## SOURCE RECORDS

=====

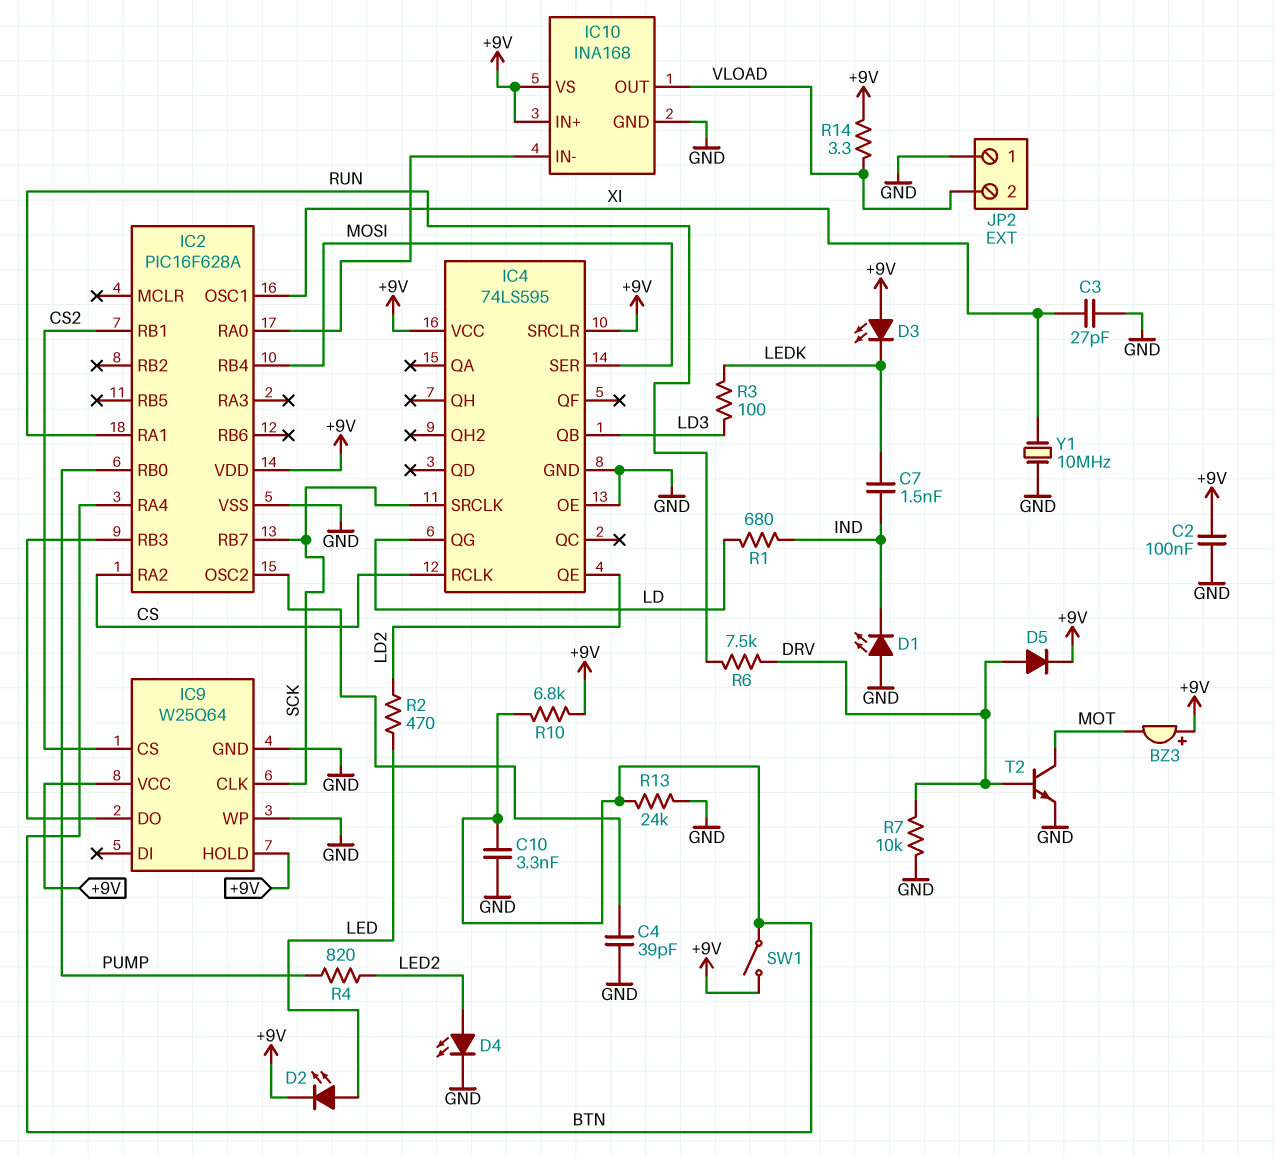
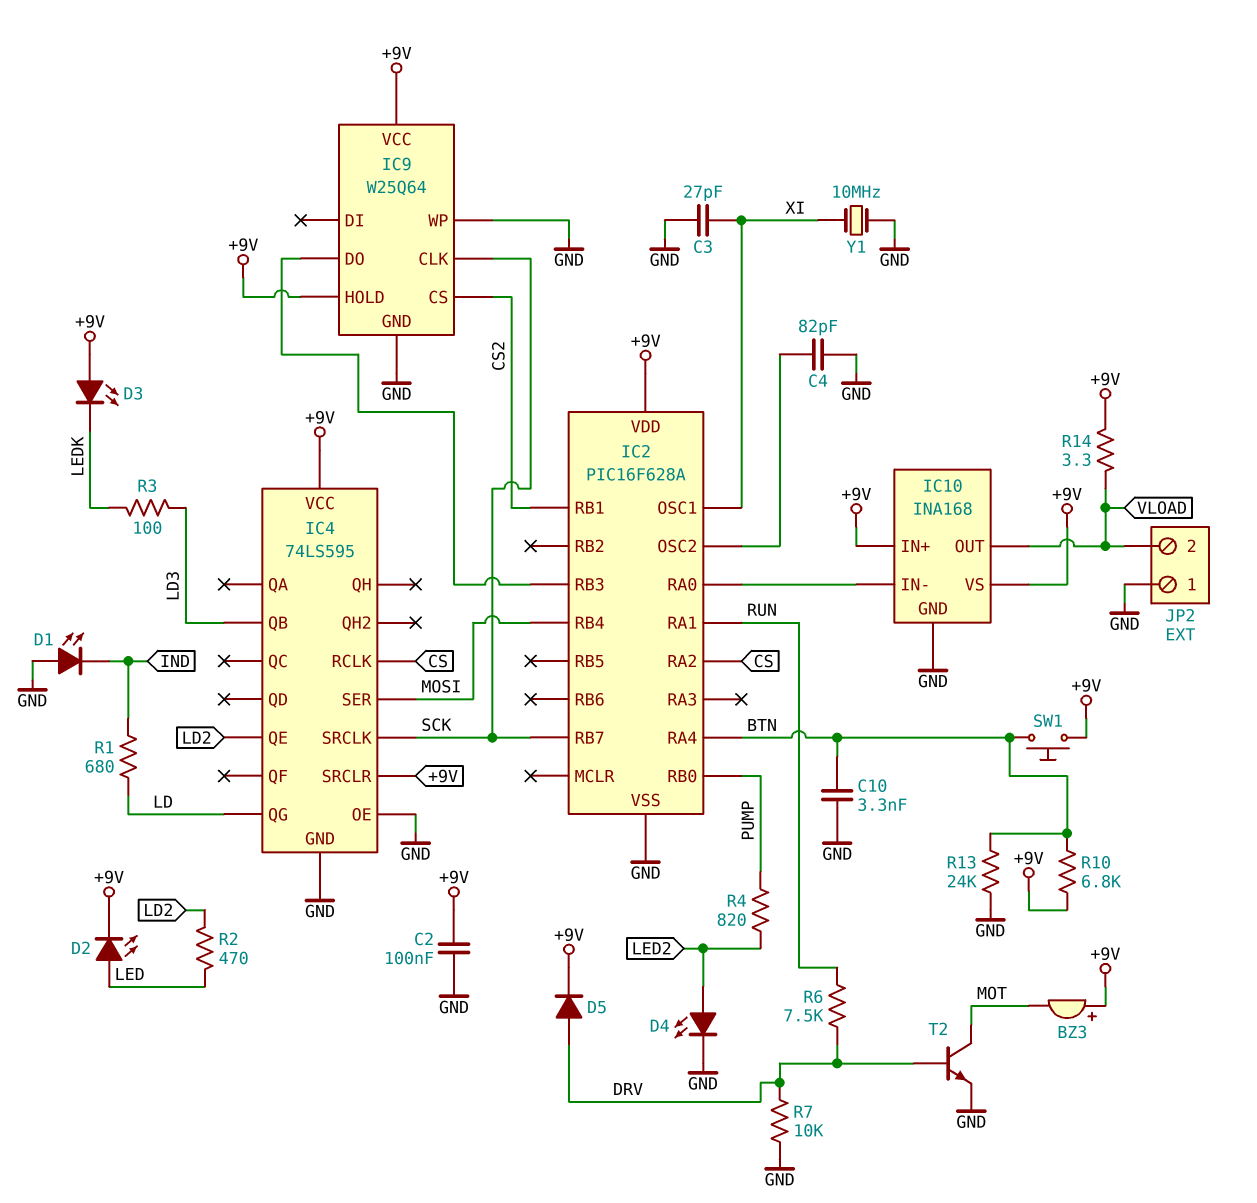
C4: 39pF (GND, IC2/OSC2) -> 82pF (GND, IC2/OSC2)
C7: 1.5nF (IND, LEDK) -> none
SW1: switch (+9V, BTN) -> button (+9V, BTN)

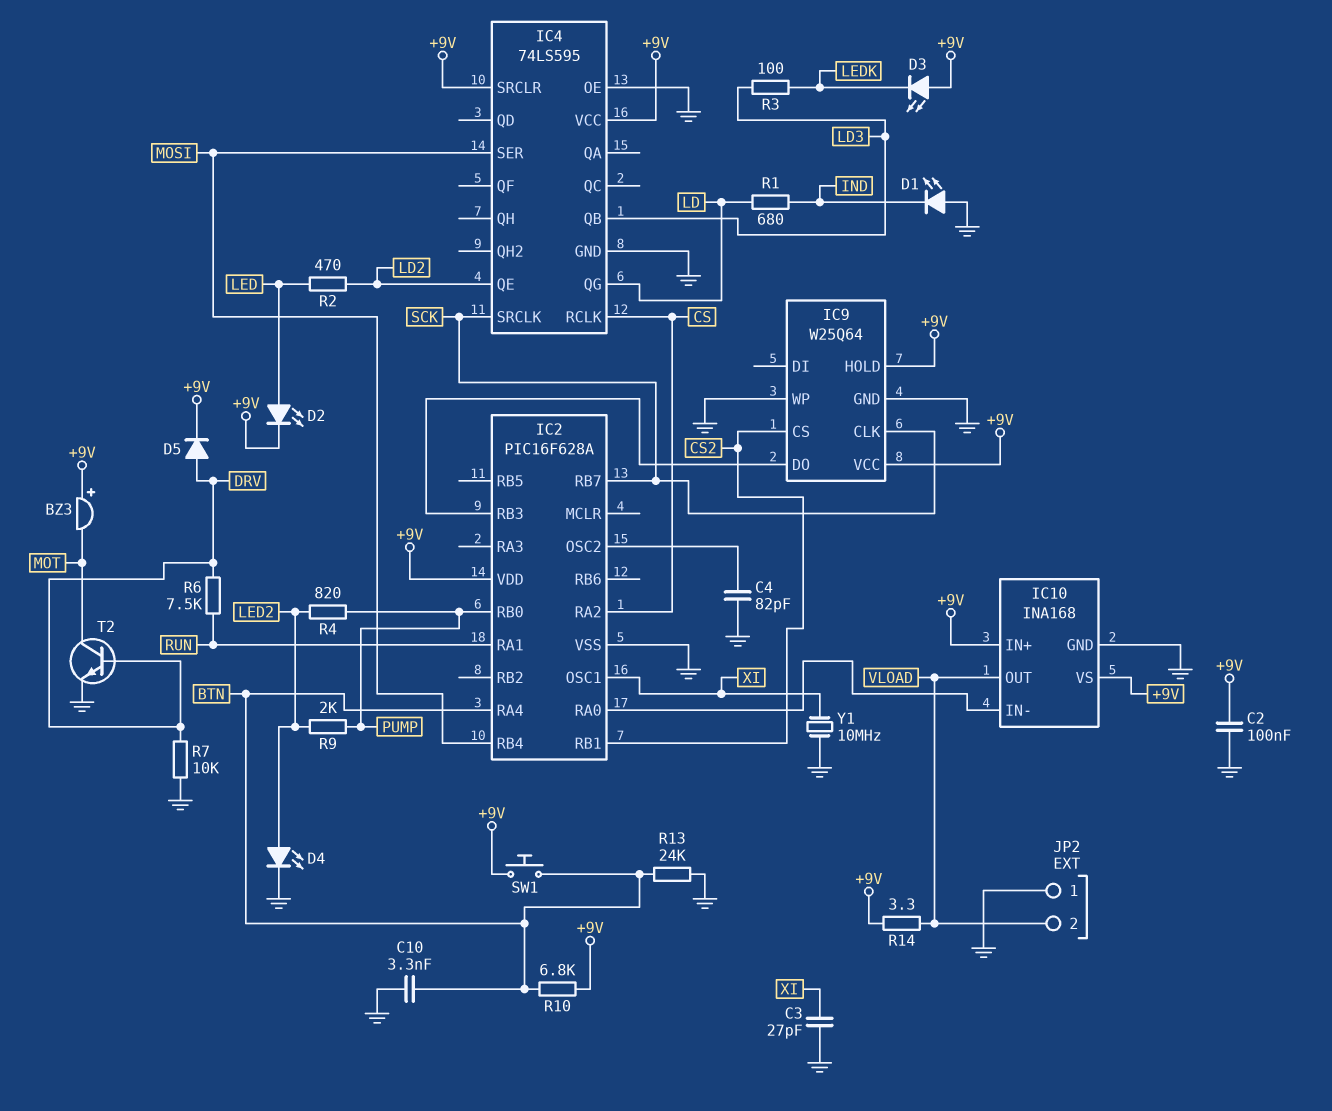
R9: none -> 2k (LED2, PUMP)

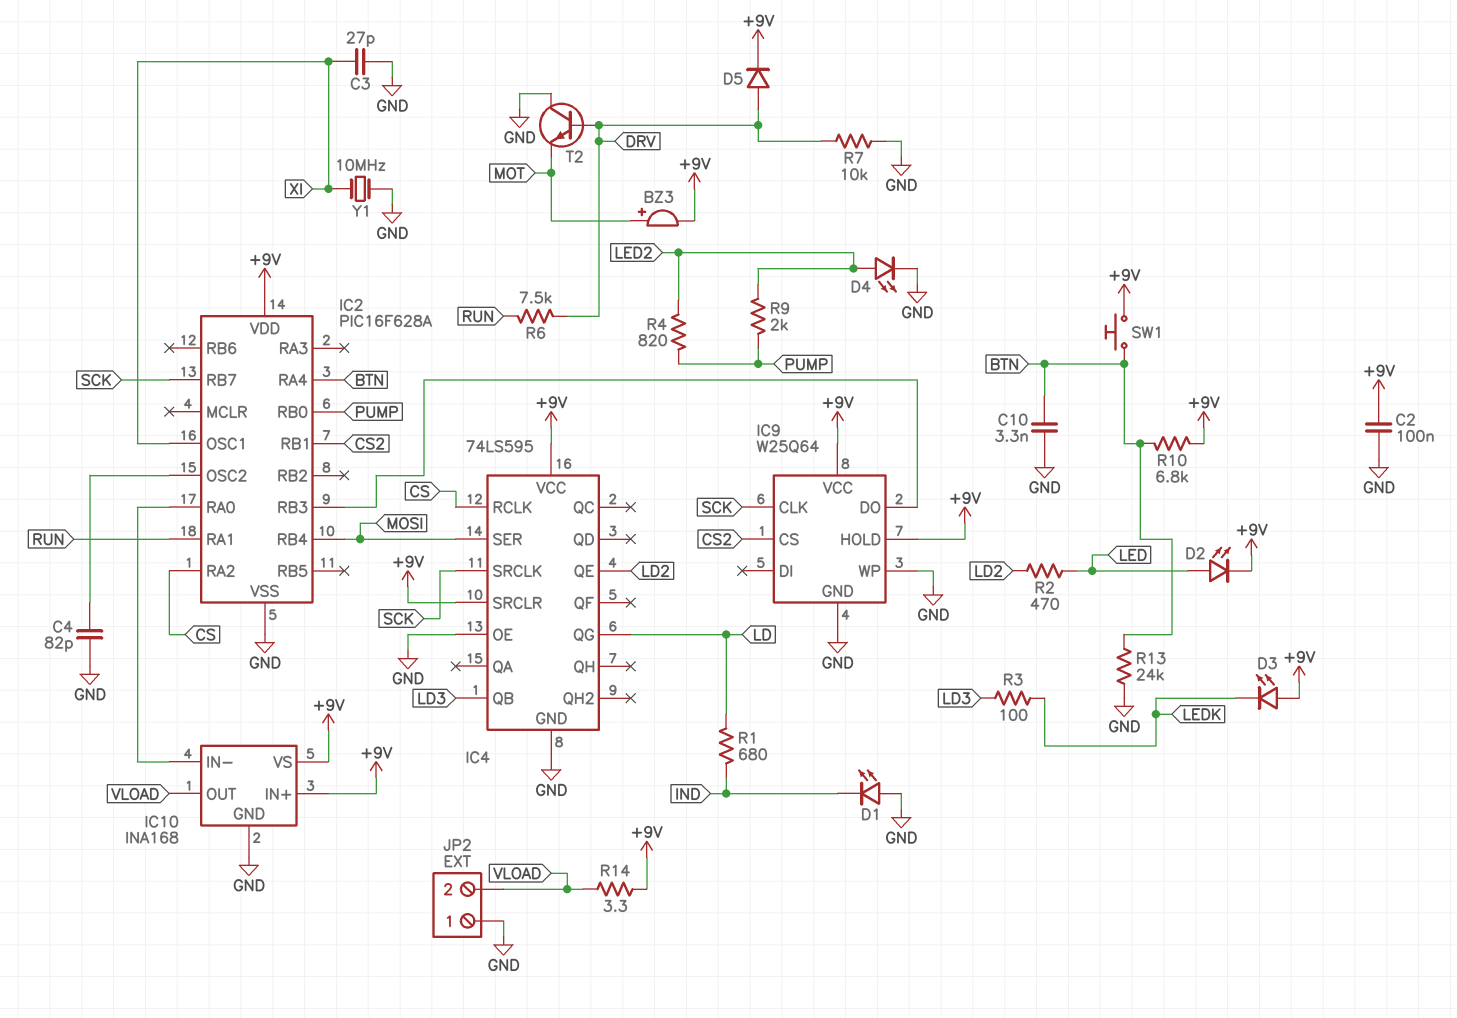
BZ3: buzzer (plus +9V, minus MOT) -> buzzer (plus MOT, minus +9V)
T2: NPN (B DRV, C MOT, E GND) -> NPN (B DRV, C GND, E MOT)

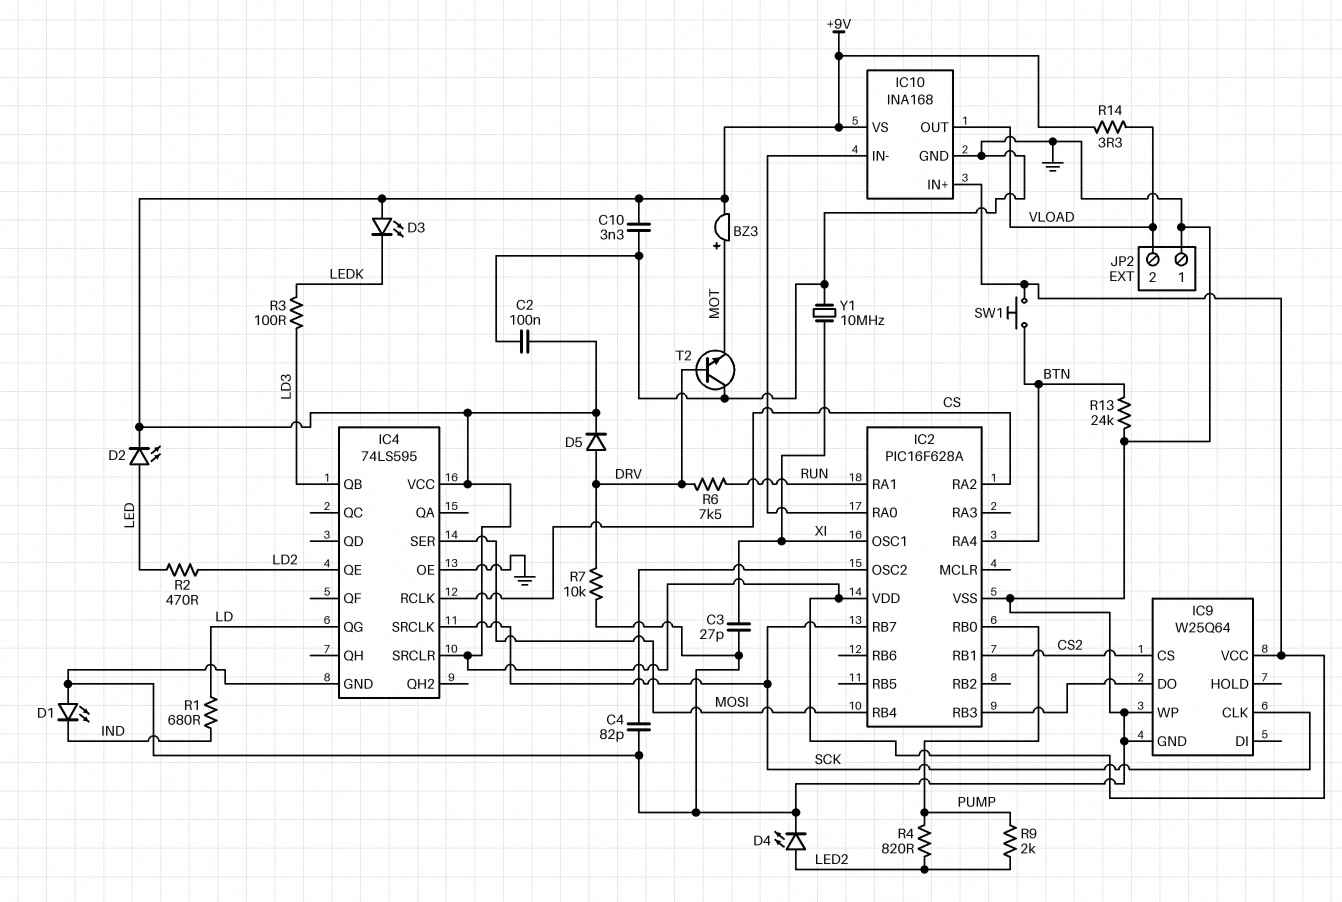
C10: 3.3nF (BTN, GND) -> 3.3nF (+9V, GND)
IC9 pin HOLD: +9V -> none
R10: 6.8k (+9V, BTN) -> none

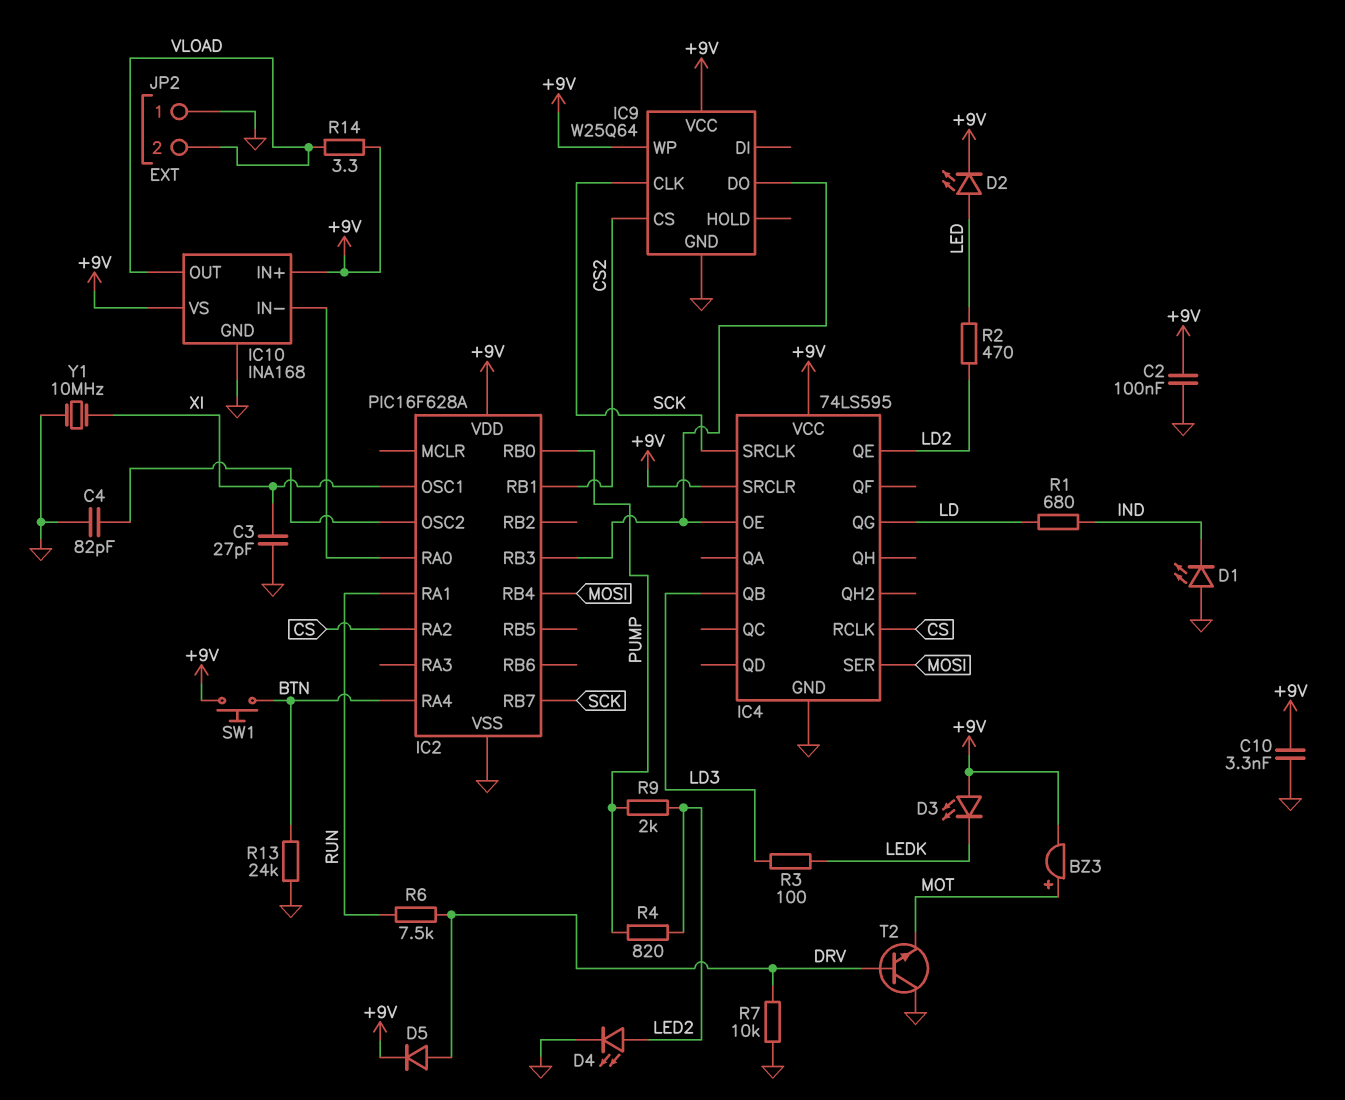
IC4 pin OE: GND -> IC2/RB3
IC9 pin WP: GND -> +9V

=====

## REQUIRED ACTION
Reproduce the lines from the line with "T2: NPN (B DRV, C" through the last line of the entries exactly, including both ends and excluding pictures.

## REPLY TO THE EXERCISE
T2: NPN (B DRV, C MOT, E GND) -> NPN (B DRV, C GND, E MOT)

C10: 3.3nF (BTN, GND) -> 3.3nF (+9V, GND)
IC9 pin HOLD: +9V -> none
R10: 6.8k (+9V, BTN) -> none

IC4 pin OE: GND -> IC2/RB3
IC9 pin WP: GND -> +9V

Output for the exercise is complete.